Segment Open

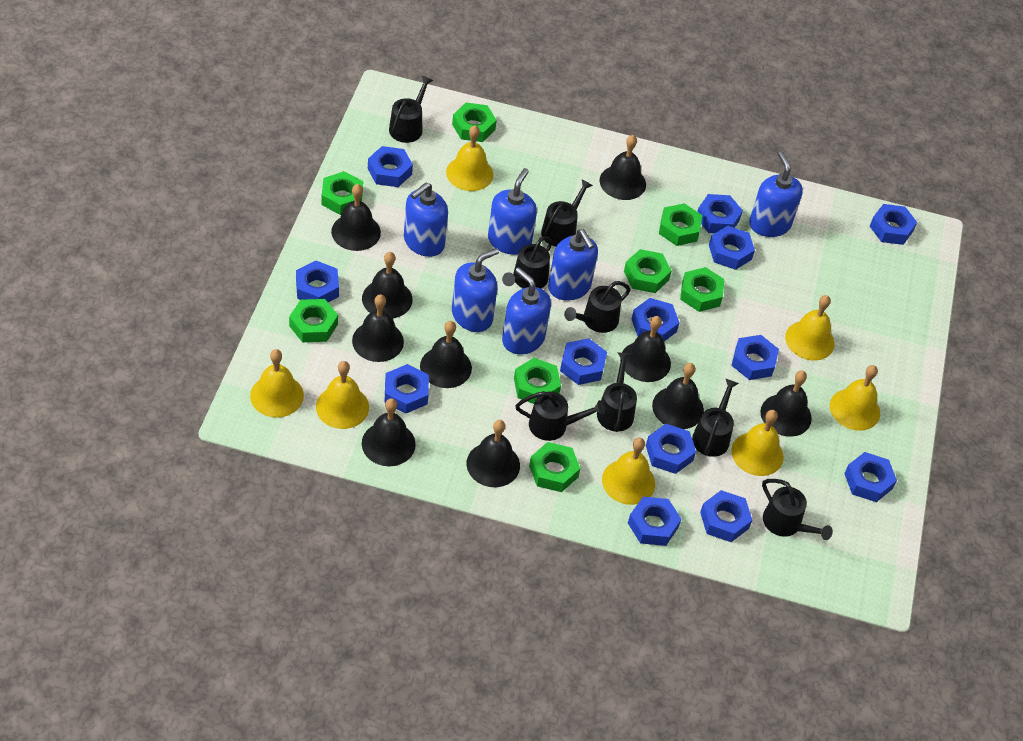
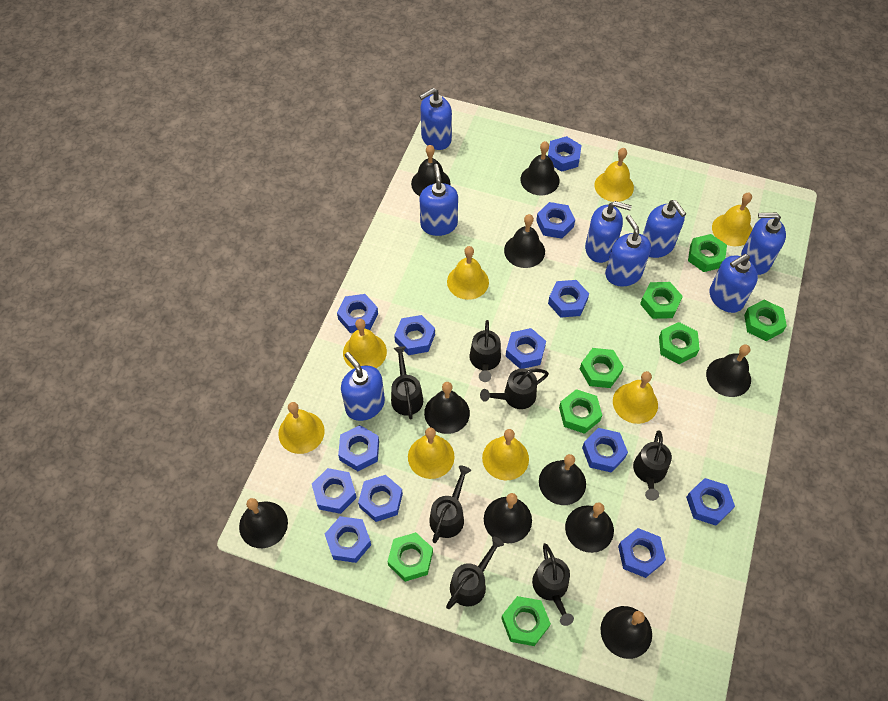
black watering can: 8 -> 7
blue soap dispenser: 6 -> 8
yellow bell: 7 -> 8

Segment Closed

WORK ORDER - A faithful copy of the data above is wanted, with every image left out.

SOLUTION -
black watering can: 8 -> 7
blue soap dispenser: 6 -> 8
yellow bell: 7 -> 8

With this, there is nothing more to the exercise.